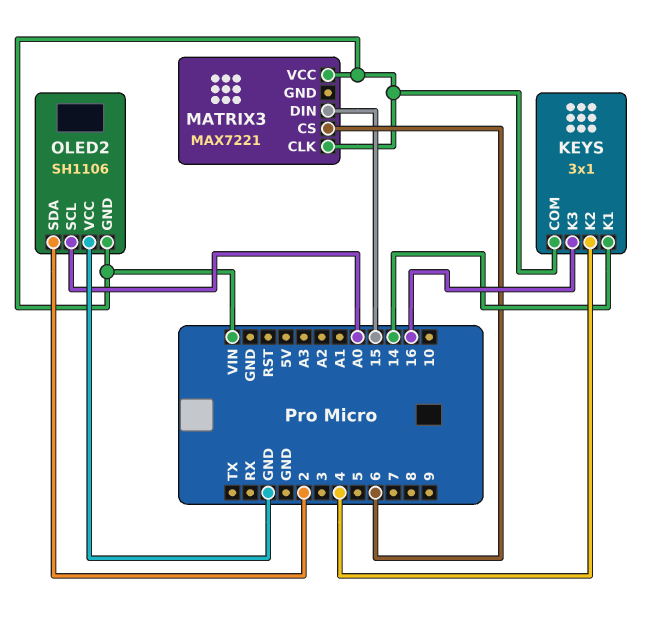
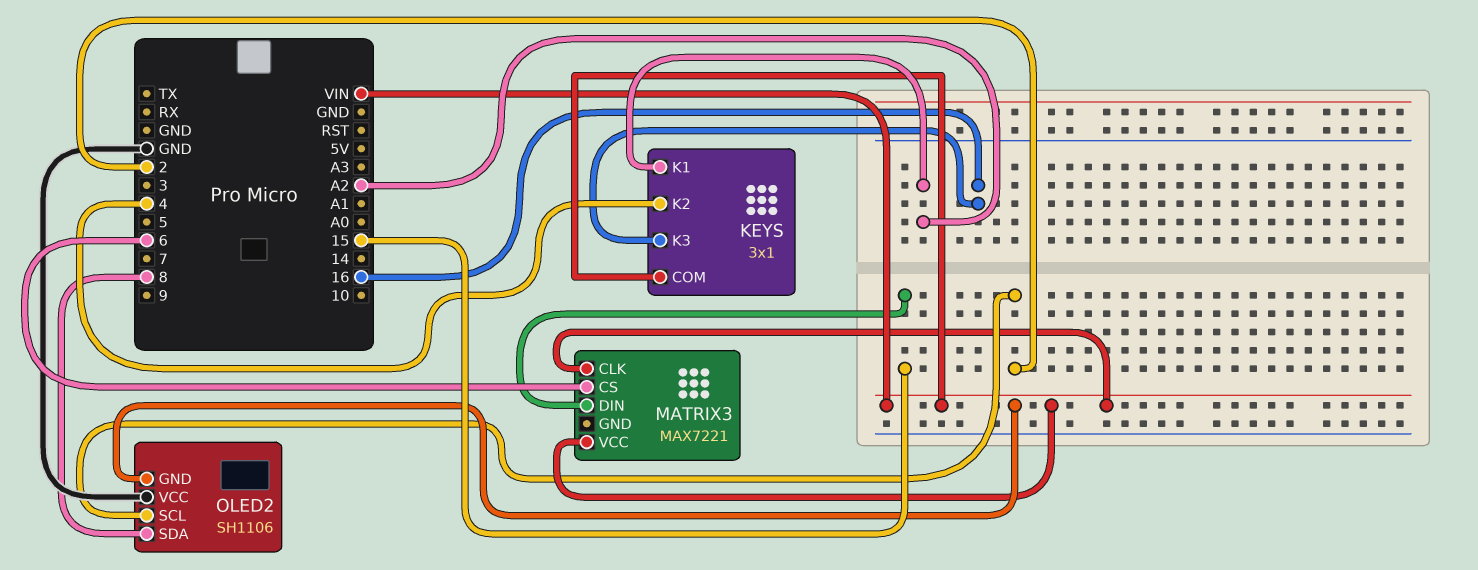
KEYS pin K1: 14 -> A2
OLED2 pin SCL: A0 -> 2
OLED2 pin SDA: 2 -> 8

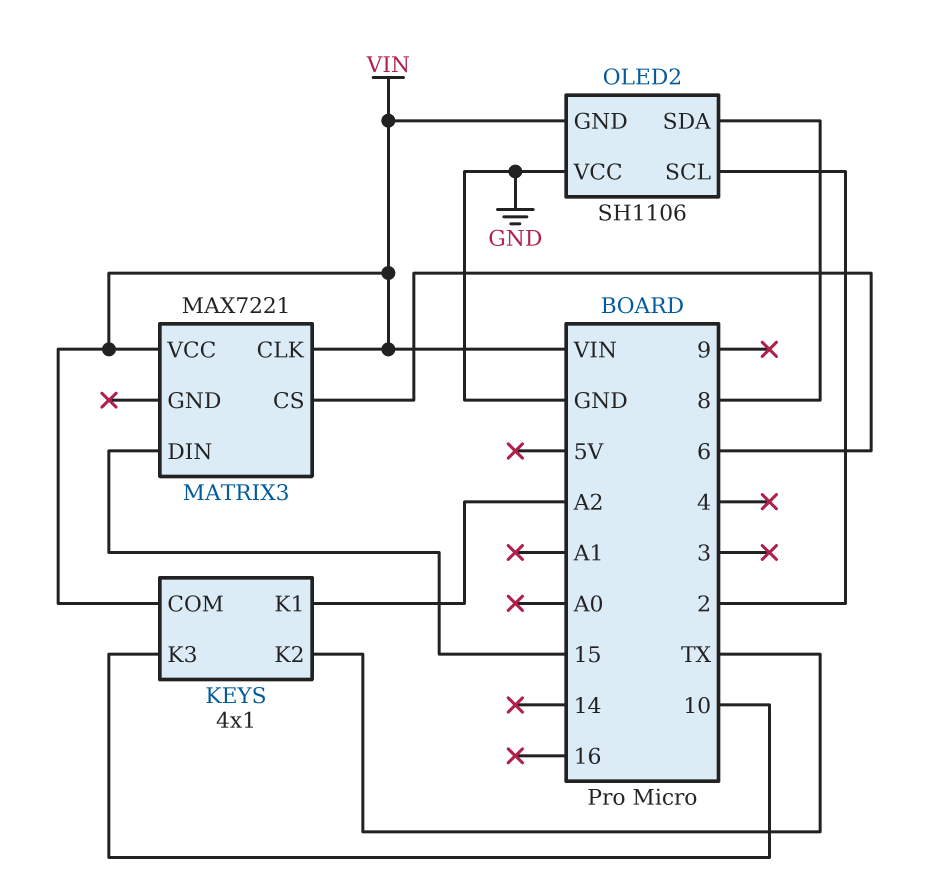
KEYS: 3x1 -> 4x1
KEYS pin K2: 4 -> TX
KEYS pin K3: 16 -> 10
● ● ● ● ● ● ●
TASK: Using the records, find how many lines include the string "KEYS" and report that number alone.

PROBLEM SOLUTION: 4